Your task » After finding the line with "Events - review49: [940,94,1261,262]" in the entries below, retype exactly each line from there through the line with "partial.js: [645,356,687,410] ->", including that final line.

┄┄┄┄┄┄┄┄┄┄

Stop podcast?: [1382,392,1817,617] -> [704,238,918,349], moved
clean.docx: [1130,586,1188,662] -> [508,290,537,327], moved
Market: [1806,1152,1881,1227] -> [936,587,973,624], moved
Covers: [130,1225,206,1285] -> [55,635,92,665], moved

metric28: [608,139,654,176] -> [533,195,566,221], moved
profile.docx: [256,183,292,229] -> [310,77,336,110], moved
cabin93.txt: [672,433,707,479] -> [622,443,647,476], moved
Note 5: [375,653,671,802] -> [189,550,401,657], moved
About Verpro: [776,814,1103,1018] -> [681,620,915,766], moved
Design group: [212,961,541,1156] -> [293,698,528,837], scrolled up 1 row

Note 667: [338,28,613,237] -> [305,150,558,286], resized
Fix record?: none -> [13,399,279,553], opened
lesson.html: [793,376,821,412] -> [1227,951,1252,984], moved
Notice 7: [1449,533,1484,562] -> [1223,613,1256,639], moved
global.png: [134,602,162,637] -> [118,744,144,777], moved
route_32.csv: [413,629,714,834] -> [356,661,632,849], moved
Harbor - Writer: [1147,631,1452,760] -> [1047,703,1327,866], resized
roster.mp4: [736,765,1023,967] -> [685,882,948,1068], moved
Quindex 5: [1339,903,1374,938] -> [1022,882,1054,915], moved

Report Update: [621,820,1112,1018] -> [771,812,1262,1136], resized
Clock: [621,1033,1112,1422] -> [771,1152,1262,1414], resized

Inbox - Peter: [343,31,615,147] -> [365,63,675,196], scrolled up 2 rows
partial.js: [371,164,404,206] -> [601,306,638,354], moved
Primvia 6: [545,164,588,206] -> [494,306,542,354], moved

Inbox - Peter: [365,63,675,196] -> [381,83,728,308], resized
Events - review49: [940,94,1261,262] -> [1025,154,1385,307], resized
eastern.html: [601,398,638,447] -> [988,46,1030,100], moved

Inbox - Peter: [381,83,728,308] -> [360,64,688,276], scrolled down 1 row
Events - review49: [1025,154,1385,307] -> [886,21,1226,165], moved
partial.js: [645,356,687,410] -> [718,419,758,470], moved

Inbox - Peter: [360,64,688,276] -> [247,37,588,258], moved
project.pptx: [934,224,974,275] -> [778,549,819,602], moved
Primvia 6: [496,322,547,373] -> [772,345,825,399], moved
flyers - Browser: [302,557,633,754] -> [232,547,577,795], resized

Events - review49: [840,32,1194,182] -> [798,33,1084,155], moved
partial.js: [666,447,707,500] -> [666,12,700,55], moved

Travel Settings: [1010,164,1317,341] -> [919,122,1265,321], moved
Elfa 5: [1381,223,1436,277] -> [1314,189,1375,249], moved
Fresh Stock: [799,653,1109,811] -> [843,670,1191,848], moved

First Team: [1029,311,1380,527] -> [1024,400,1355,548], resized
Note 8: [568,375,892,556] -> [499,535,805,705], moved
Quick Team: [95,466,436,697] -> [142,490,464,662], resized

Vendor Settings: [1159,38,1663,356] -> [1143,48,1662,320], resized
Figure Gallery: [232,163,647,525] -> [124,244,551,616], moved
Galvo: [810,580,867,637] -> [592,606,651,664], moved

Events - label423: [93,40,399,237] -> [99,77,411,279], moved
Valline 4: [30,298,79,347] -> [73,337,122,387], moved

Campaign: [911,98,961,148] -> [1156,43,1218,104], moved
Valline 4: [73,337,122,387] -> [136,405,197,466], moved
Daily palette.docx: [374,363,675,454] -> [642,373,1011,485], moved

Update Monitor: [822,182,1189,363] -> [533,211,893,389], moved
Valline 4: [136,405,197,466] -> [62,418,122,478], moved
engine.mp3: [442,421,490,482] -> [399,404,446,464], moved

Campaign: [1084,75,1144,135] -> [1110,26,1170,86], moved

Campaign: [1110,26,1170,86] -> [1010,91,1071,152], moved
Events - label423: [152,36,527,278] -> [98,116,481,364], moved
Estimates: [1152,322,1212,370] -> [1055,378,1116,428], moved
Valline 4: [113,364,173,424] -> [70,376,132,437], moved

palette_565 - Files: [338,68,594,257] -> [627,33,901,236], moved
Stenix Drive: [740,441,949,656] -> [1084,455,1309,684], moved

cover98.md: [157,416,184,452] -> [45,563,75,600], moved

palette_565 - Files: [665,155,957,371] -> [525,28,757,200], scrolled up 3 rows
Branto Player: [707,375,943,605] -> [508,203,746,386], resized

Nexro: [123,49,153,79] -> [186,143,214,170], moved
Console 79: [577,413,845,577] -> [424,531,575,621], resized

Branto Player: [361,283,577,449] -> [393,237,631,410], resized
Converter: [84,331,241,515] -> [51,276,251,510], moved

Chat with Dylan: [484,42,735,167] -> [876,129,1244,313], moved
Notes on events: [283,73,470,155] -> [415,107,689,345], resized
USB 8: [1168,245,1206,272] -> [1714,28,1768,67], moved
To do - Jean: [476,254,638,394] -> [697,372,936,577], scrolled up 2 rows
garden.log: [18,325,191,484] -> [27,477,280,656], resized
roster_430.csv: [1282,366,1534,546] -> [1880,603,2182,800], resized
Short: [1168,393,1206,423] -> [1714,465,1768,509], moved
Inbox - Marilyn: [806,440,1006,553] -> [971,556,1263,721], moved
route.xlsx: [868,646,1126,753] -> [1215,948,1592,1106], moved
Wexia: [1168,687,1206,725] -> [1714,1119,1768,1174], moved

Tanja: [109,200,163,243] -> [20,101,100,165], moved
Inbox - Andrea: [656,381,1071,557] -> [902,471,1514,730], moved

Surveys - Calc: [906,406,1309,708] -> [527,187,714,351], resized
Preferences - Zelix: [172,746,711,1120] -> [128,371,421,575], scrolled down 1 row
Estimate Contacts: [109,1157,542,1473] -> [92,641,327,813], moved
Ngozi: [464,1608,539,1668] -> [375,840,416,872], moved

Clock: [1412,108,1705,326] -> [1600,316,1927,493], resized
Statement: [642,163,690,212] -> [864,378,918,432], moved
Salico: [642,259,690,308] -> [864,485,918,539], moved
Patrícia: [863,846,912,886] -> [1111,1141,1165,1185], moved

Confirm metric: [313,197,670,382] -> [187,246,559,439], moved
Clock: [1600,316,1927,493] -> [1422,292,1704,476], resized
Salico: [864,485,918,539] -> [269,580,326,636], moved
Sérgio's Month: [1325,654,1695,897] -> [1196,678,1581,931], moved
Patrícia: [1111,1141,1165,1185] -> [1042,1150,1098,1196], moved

┄┄┄┄┄┄┄┄┄┄

Your solution »
Events - review49: [940,94,1261,262] -> [1025,154,1385,307], resized
eastern.html: [601,398,638,447] -> [988,46,1030,100], moved

Inbox - Peter: [381,83,728,308] -> [360,64,688,276], scrolled down 1 row
Events - review49: [1025,154,1385,307] -> [886,21,1226,165], moved
partial.js: [645,356,687,410] -> [718,419,758,470], moved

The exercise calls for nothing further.